*** Block opens ***
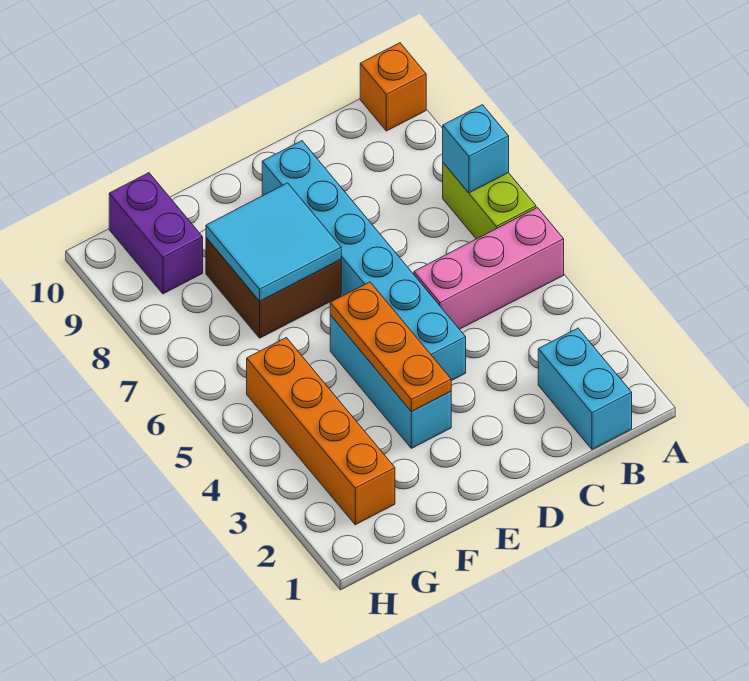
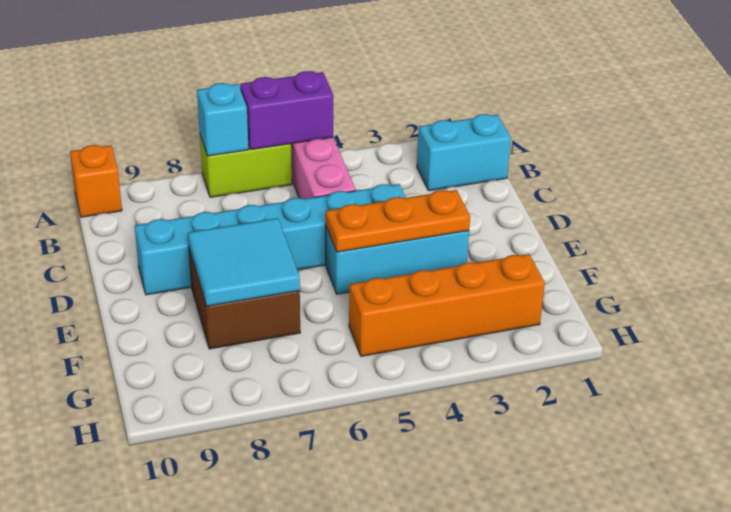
purple brick G9:G10 level 1 -> purple brick A5:A6 level 2

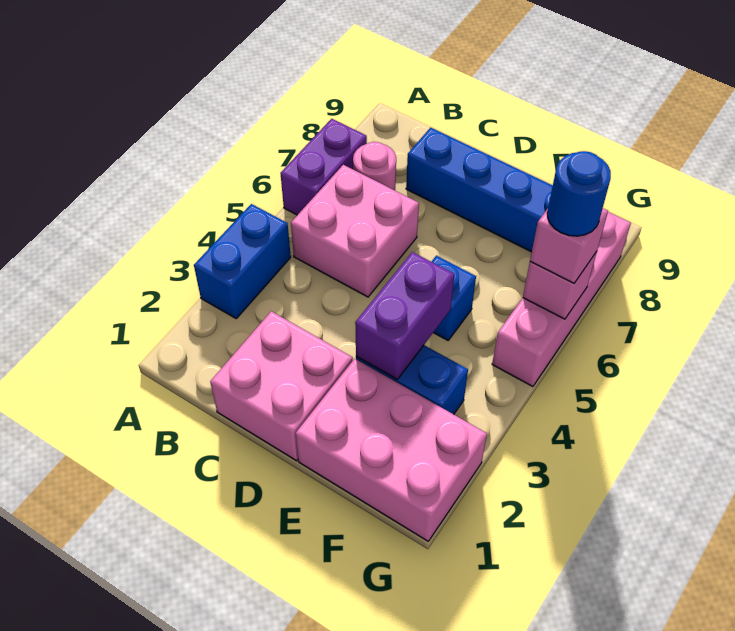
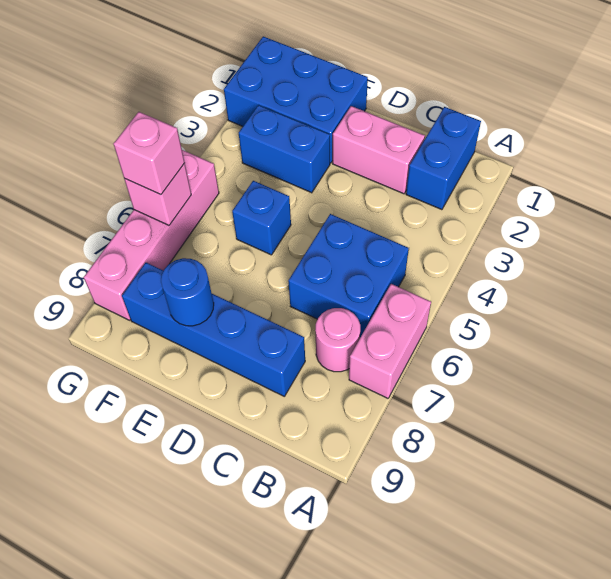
blue brick A3:A4 level 1 -> blue brick B1:B2 level 1
purple brick A6:A7 level 1 -> pink brick A6:A7 level 1
pink brick B5:C6 level 1 -> blue brick B5:C6 level 1
pink brick C1:D2 level 1 -> pink brick C2:D2 level 1
pink brick E1:G2 level 1 -> blue brick E1:G2 level 1
purple brick E3:E4 level 2 -> none
blue round brick G6 level 4 -> blue round brick E8 level 2

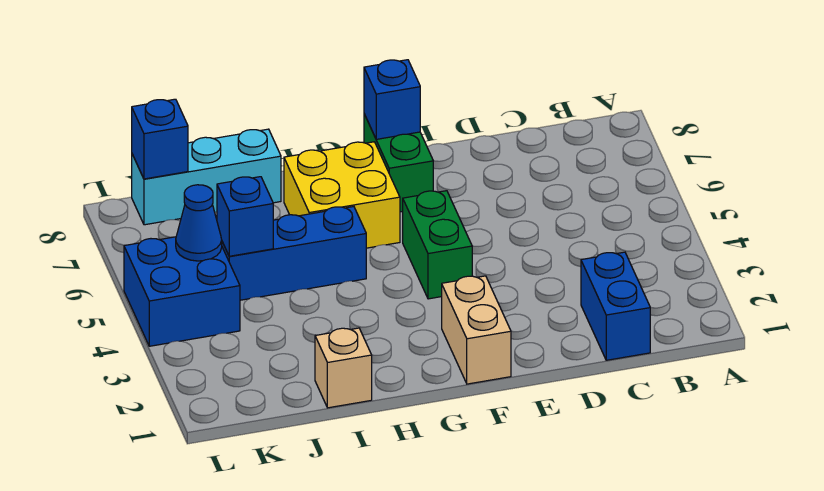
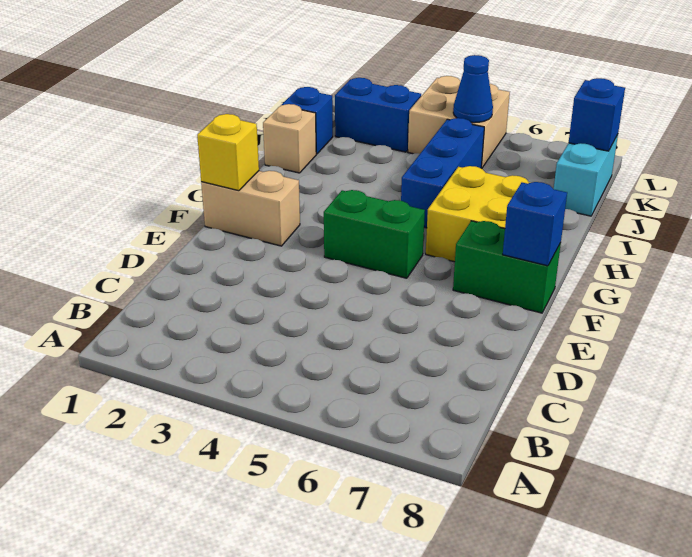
blue brick C1:C2 level 1 -> blue brick K2:K3 level 1
none -> yellow brick F1 level 2
cyan brick I8:K8 level 1 -> cyan brick J8:K8 level 1
blue brick J5 level 2 -> blue brick J1 level 1
blue brick K4:L5 level 1 -> tan brick K4:L5 level 1

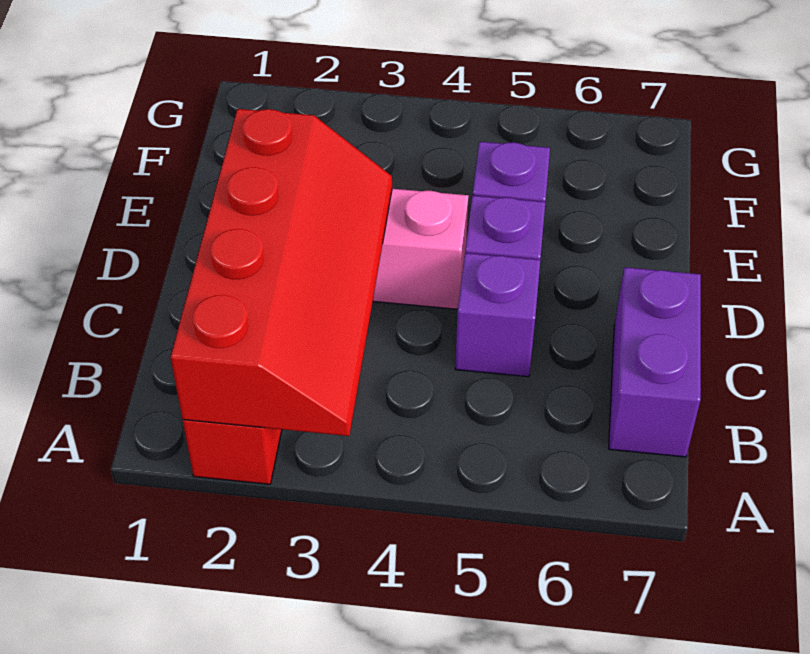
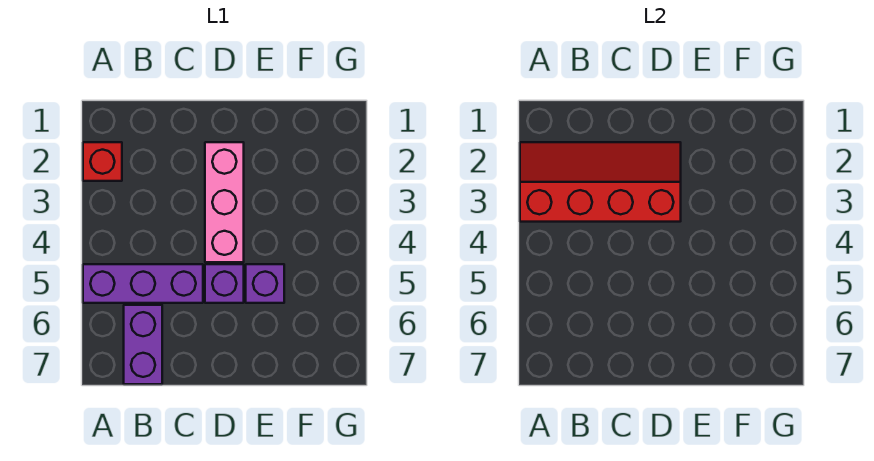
red slope A2:D3 level 2 top 2 -> red slope A2:D3 level 2 top 3
purple brick B7:C7 level 1 -> purple brick B6:B7 level 1
purple brick C5 level 1 -> purple brick A5:C5 level 1

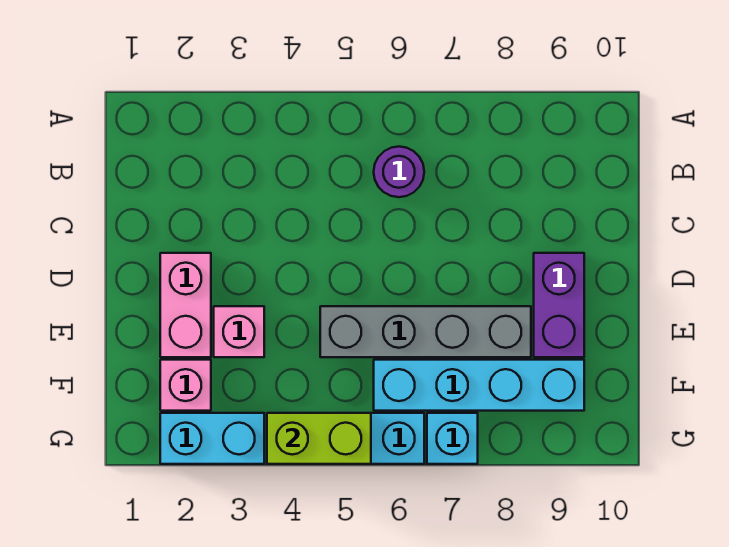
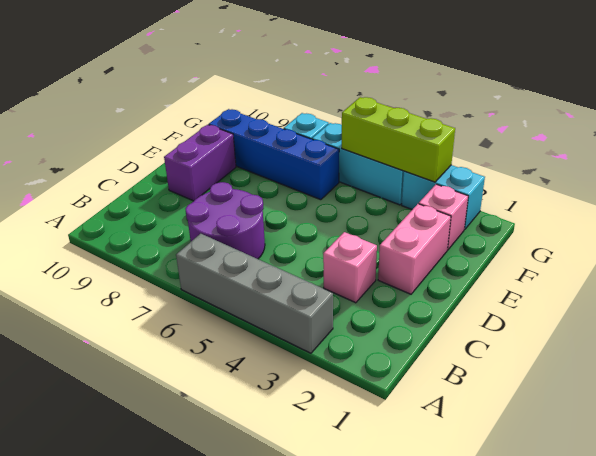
purple round brick B6 level 1 -> purple round brick B6:C7 level 1
pink brick E3 level 1 -> pink brick C3 level 1
grey brick E5:E8 level 1 -> grey brick A3:A6 level 1
cyan brick F6:F9 level 1 -> blue brick F6:F9 level 1
lime brick G4:G5 level 2 -> lime brick G3:G5 level 2

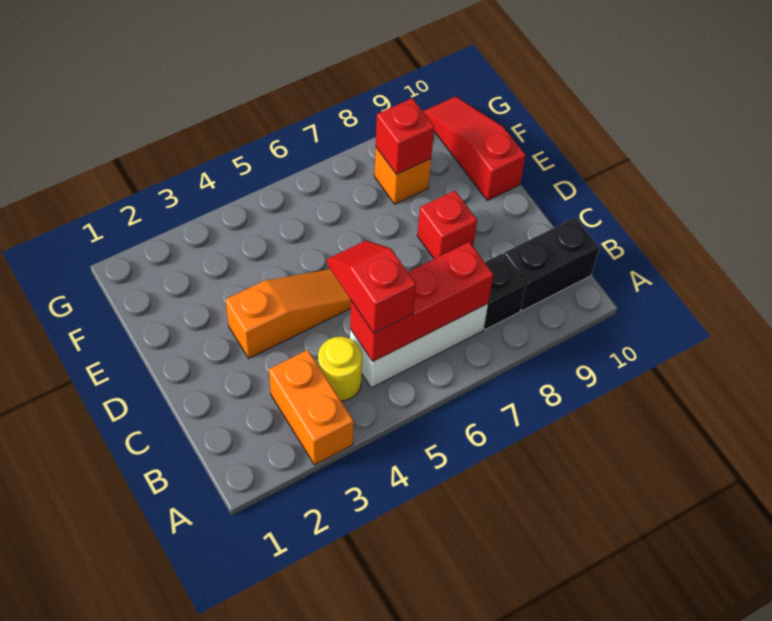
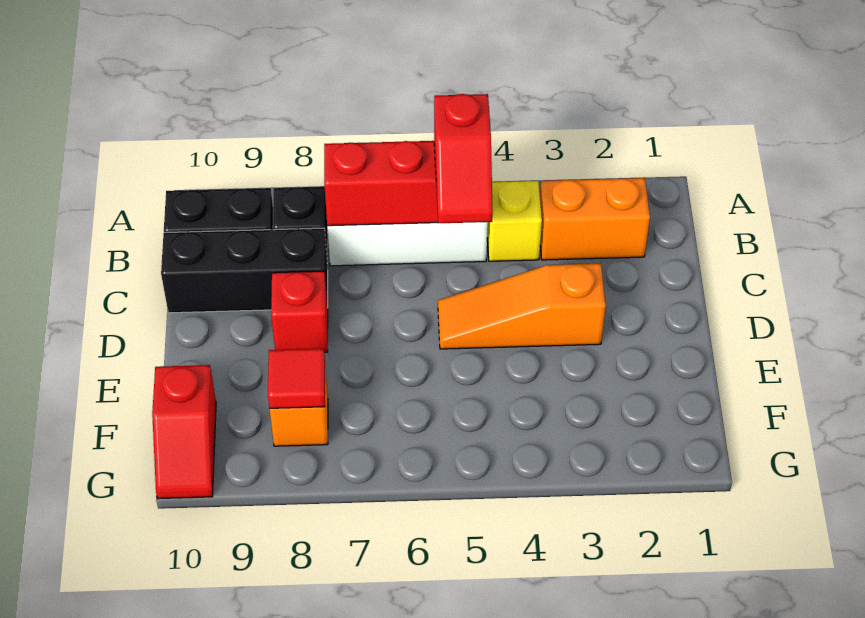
orange brick A3:B3 level 1 -> orange brick B2:B3 level 1
yellow round brick B4 level 1 -> yellow brick B4 level 1
none -> black brick C8:C10 level 1
red slope E10:G10 level 1 top E -> red slope F10:G10 level 1 top F
red brick F8 level 2 -> red tile F8 level 2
*** Block closes ***
● **Task prompt**
Please output the data above exactly as given, omitting every picture.

● **Expected output**
purple brick G9:G10 level 1 -> purple brick A5:A6 level 2

blue brick A3:A4 level 1 -> blue brick B1:B2 level 1
purple brick A6:A7 level 1 -> pink brick A6:A7 level 1
pink brick B5:C6 level 1 -> blue brick B5:C6 level 1
pink brick C1:D2 level 1 -> pink brick C2:D2 level 1
pink brick E1:G2 level 1 -> blue brick E1:G2 level 1
purple brick E3:E4 level 2 -> none
blue round brick G6 level 4 -> blue round brick E8 level 2

blue brick C1:C2 level 1 -> blue brick K2:K3 level 1
none -> yellow brick F1 level 2
cyan brick I8:K8 level 1 -> cyan brick J8:K8 level 1
blue brick J5 level 2 -> blue brick J1 level 1
blue brick K4:L5 level 1 -> tan brick K4:L5 level 1

red slope A2:D3 level 2 top 2 -> red slope A2:D3 level 2 top 3
purple brick B7:C7 level 1 -> purple brick B6:B7 level 1
purple brick C5 level 1 -> purple brick A5:C5 level 1

purple round brick B6 level 1 -> purple round brick B6:C7 level 1
pink brick E3 level 1 -> pink brick C3 level 1
grey brick E5:E8 level 1 -> grey brick A3:A6 level 1
cyan brick F6:F9 level 1 -> blue brick F6:F9 level 1
lime brick G4:G5 level 2 -> lime brick G3:G5 level 2

orange brick A3:B3 level 1 -> orange brick B2:B3 level 1
yellow round brick B4 level 1 -> yellow brick B4 level 1
none -> black brick C8:C10 level 1
red slope E10:G10 level 1 top E -> red slope F10:G10 level 1 top F
red brick F8 level 2 -> red tile F8 level 2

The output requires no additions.